### TASK DESCRIPTION
Which lines run from the line containing "(725, 263) = (551, 174): none -> blue hammer" through the end of the records below? Reproduce them exactly, and nothing else.
___ DATA EXTRACTS
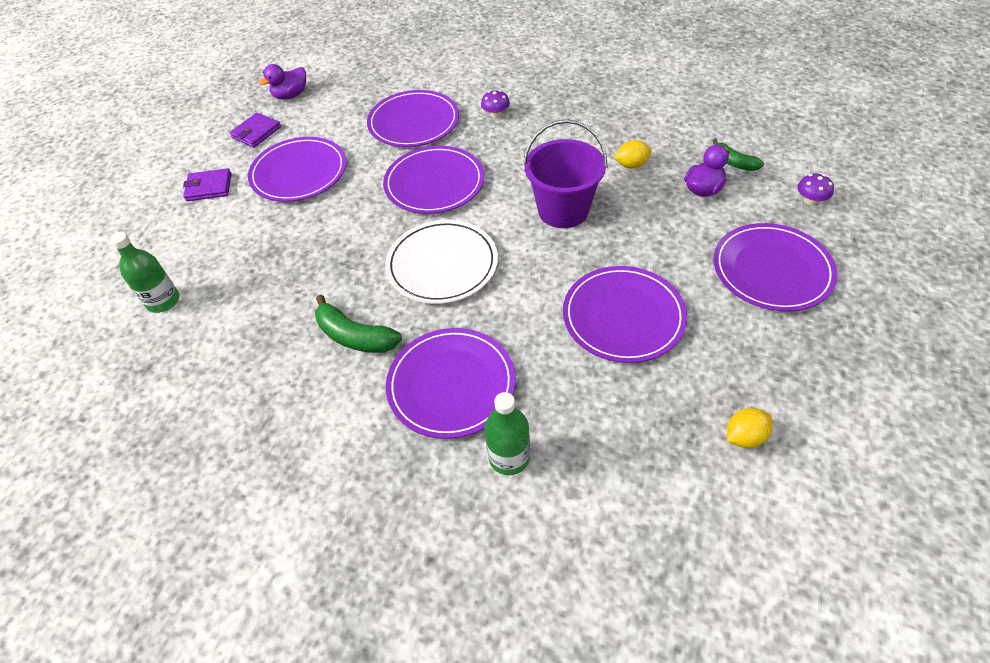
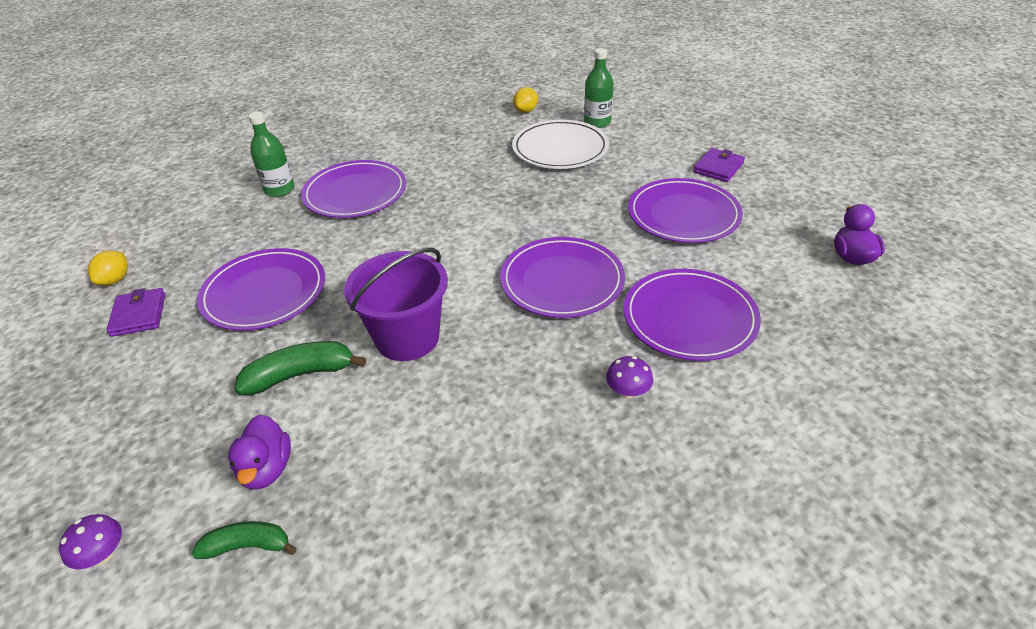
camera: 130 degrees right, 10 degrees down
(256, 132) = (789, 213): purple wallet -> purple wallet (139, 315)
(355, 336) = (452, 175): green banana -> green banana (300, 374)
(442, 264) = (456, 236): white plate -> white plate (560, 148)
(631, 165) = (385, 441): yellow lemon -> yellow lemon (526, 111)
(772, 270) = (132, 419): purple plate -> none

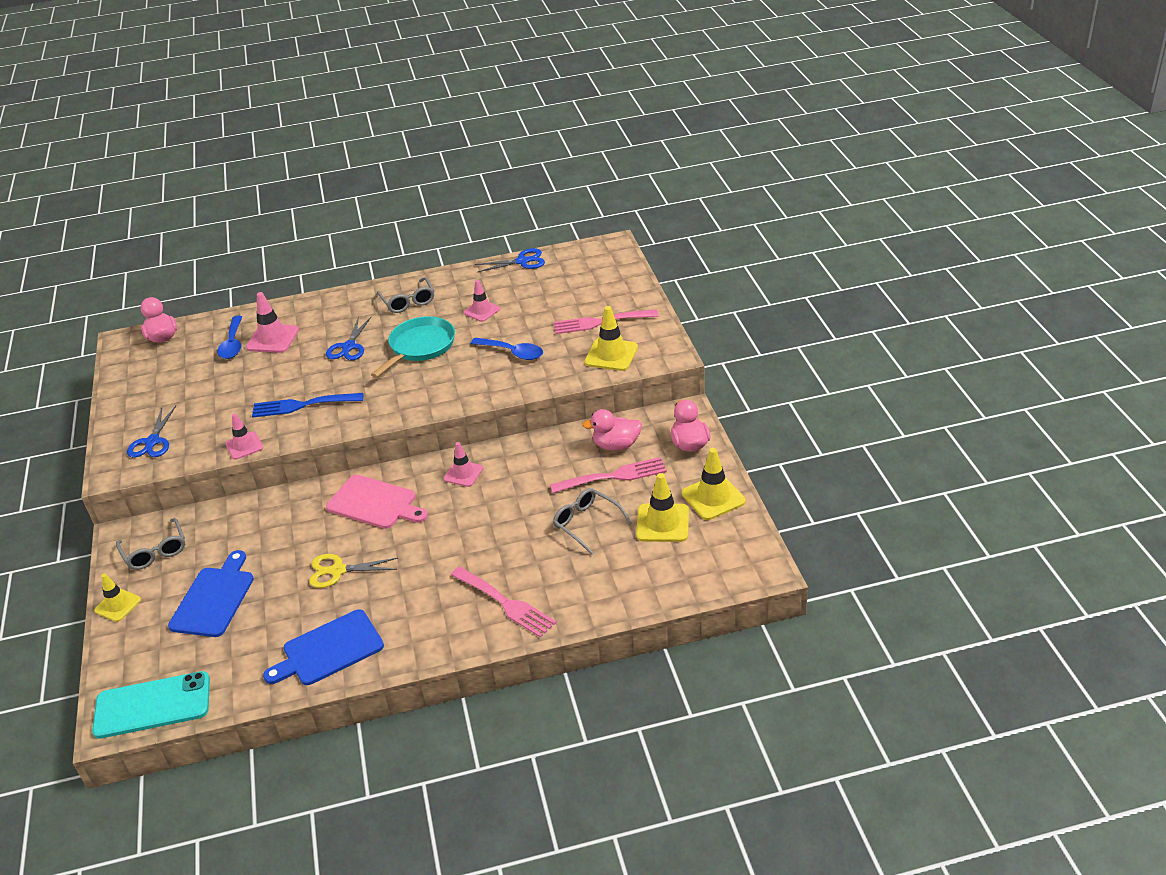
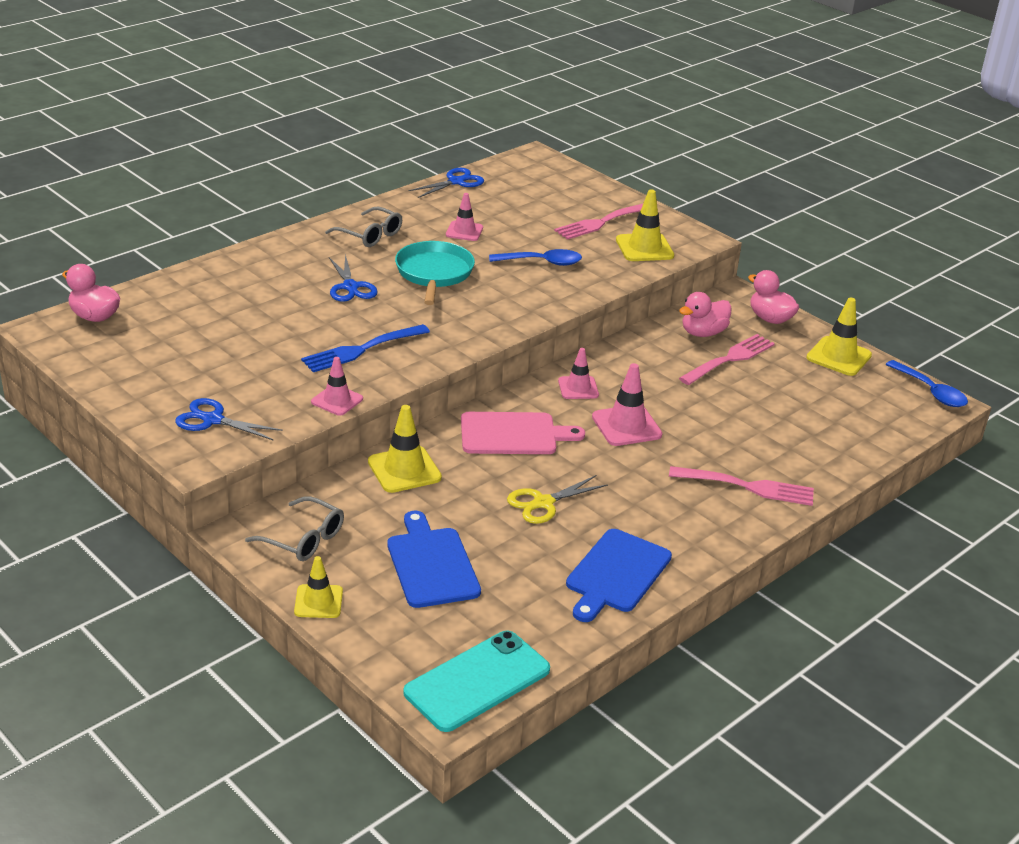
camera: 35 degrees left, 5 degrees down
(152, 442) = (213, 420): blue scissors -> blue scissors turned 135 degrees clockwise
(233, 344) = (200, 308): blue spoon -> blue spoon (931, 391)
(272, 339) = (246, 294): pink traffic cone -> pink traffic cone (626, 426)
(587, 524) = (749, 403): grey glasses -> none
(662, 523) = (817, 387): yellow traffic cone -> yellow traffic cone (404, 470)

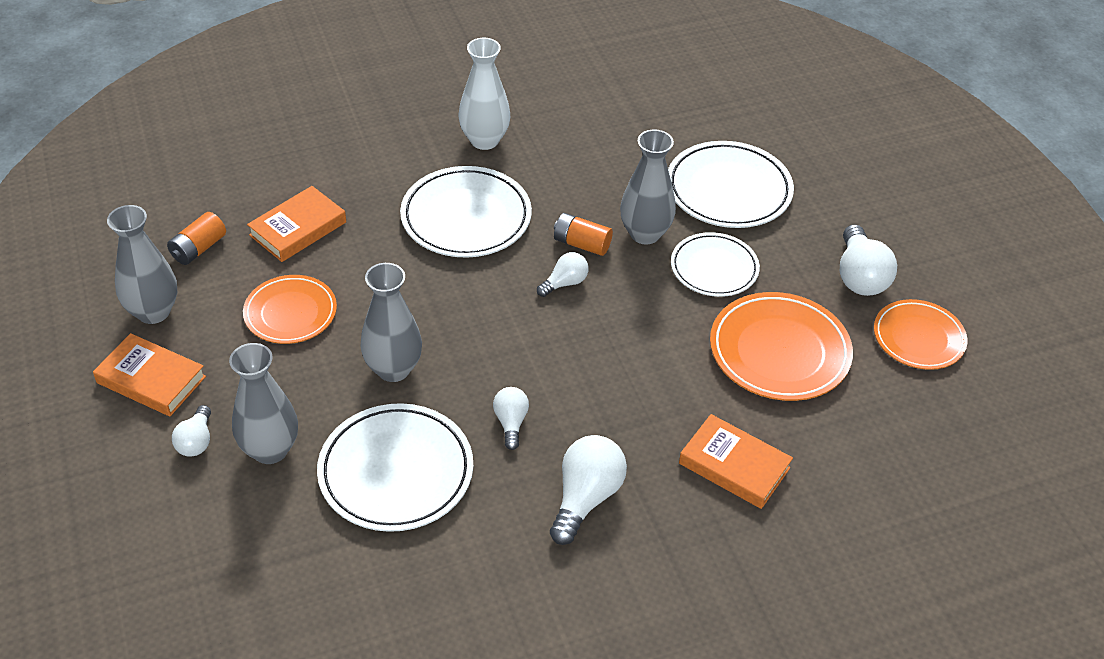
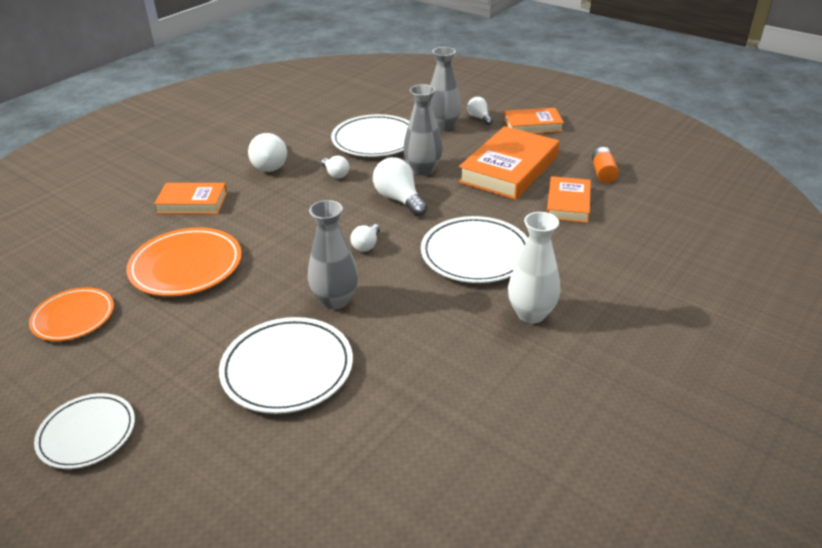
camera: 150 degrees right, 10 degrees down
(153, 312) = (576, 144): grey vase -> none
(290, 313) = (509, 169): orange plate -> orange book
(582, 244) = (377, 273): orange battery -> none
(714, 268) = (263, 299): white plate -> white plate (87, 434)
(860, 276) = (134, 344): white light bulb -> white light bulb (399, 199)

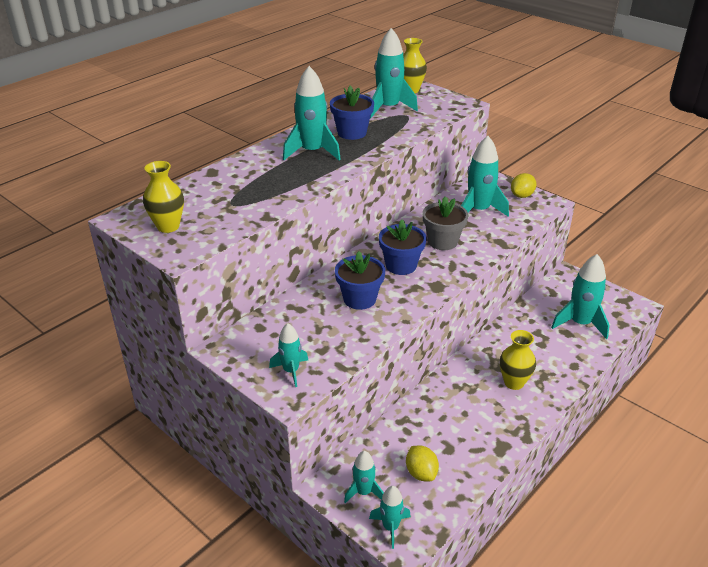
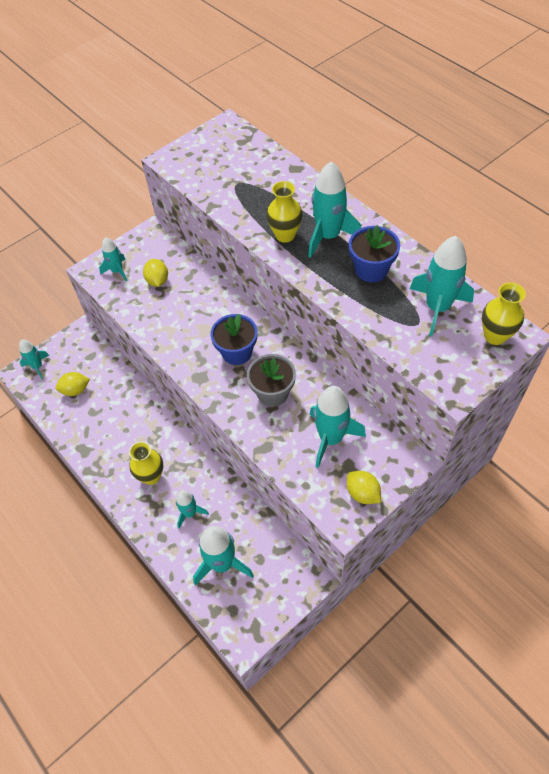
camera: 100 degrees right, 20 degrees up
(168, 226) = (209, 150): yellow vase -> yellow vase (285, 235)
(307, 332) = (157, 281): none -> yellow lemon
(359, 299) = (193, 317): blue flower pot -> none
(363, 492) = (70, 353): turquoise rocket -> turquoise rocket (190, 513)

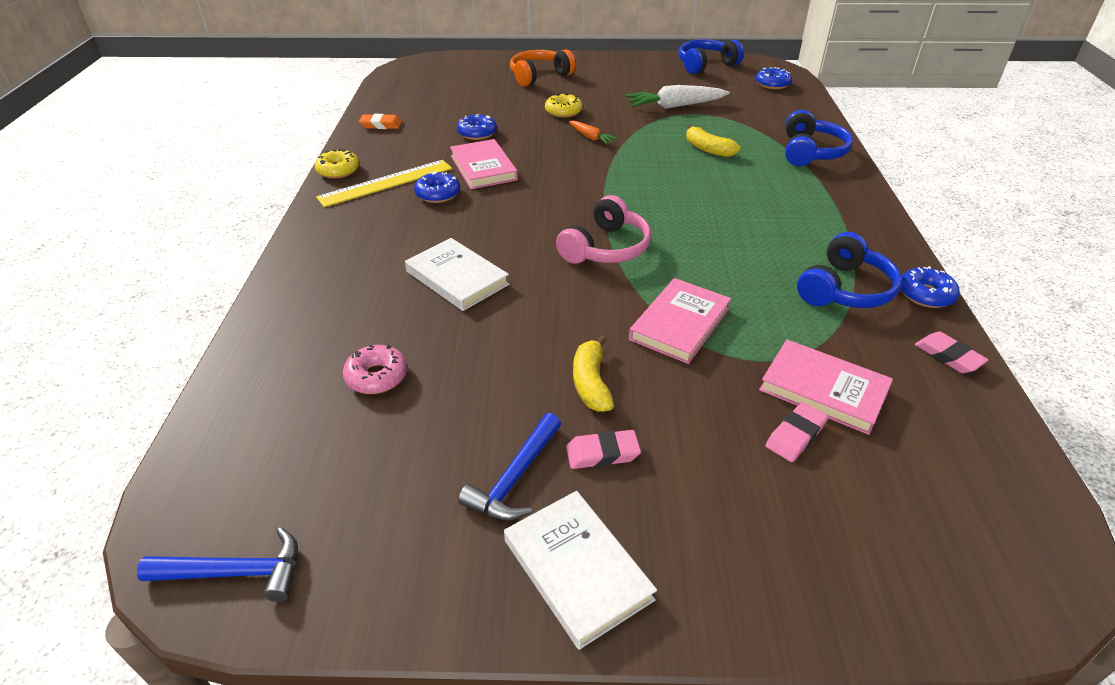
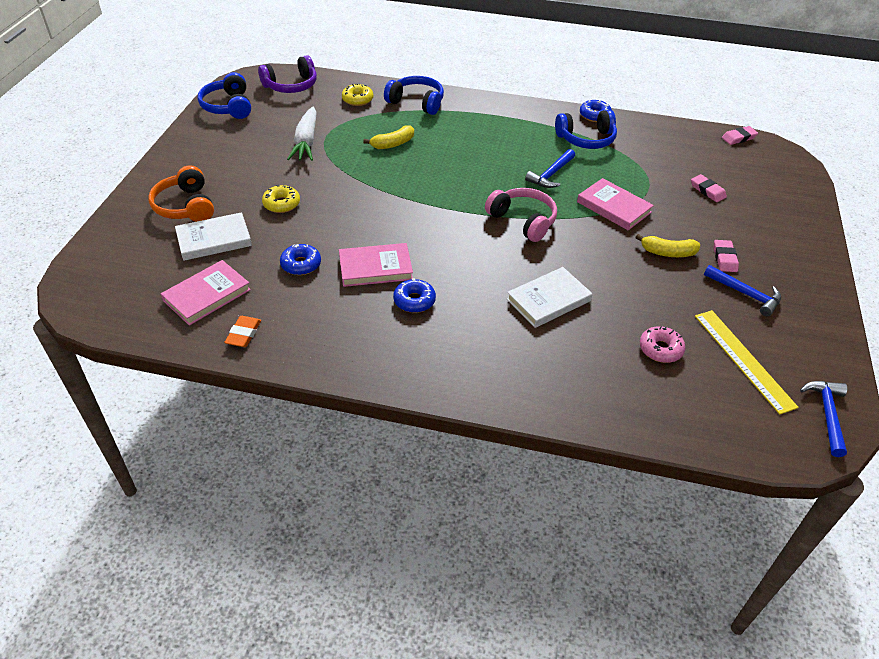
camera: 80 degrees left, 5 degrees up
(338, 170) = (340, 370): yellow donut -> yellow donut (357, 99)
(386, 183) = (381, 334): yellow ruler -> yellow ruler (743, 359)
(577, 569) = (801, 280): white book -> white book (214, 239)
(590, 137) = (344, 197): orange carrot -> none
(725, 263) = (551, 174): none -> blue hammer
(772, 84) = (291, 86): blue donut -> purple headphones
(823, 390) = (673, 172): pink book -> pink book (207, 295)
(845, 289) = (586, 139): blue headphones -> blue headphones turned 120 degrees clockwise
(948, 356) = (648, 127): pink eraser -> pink eraser (738, 138)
______
### SOLUTION TO THIS TASK
(725, 263) = (551, 174): none -> blue hammer
(772, 84) = (291, 86): blue donut -> purple headphones
(823, 390) = (673, 172): pink book -> pink book (207, 295)
(845, 289) = (586, 139): blue headphones -> blue headphones turned 120 degrees clockwise
(948, 356) = (648, 127): pink eraser -> pink eraser (738, 138)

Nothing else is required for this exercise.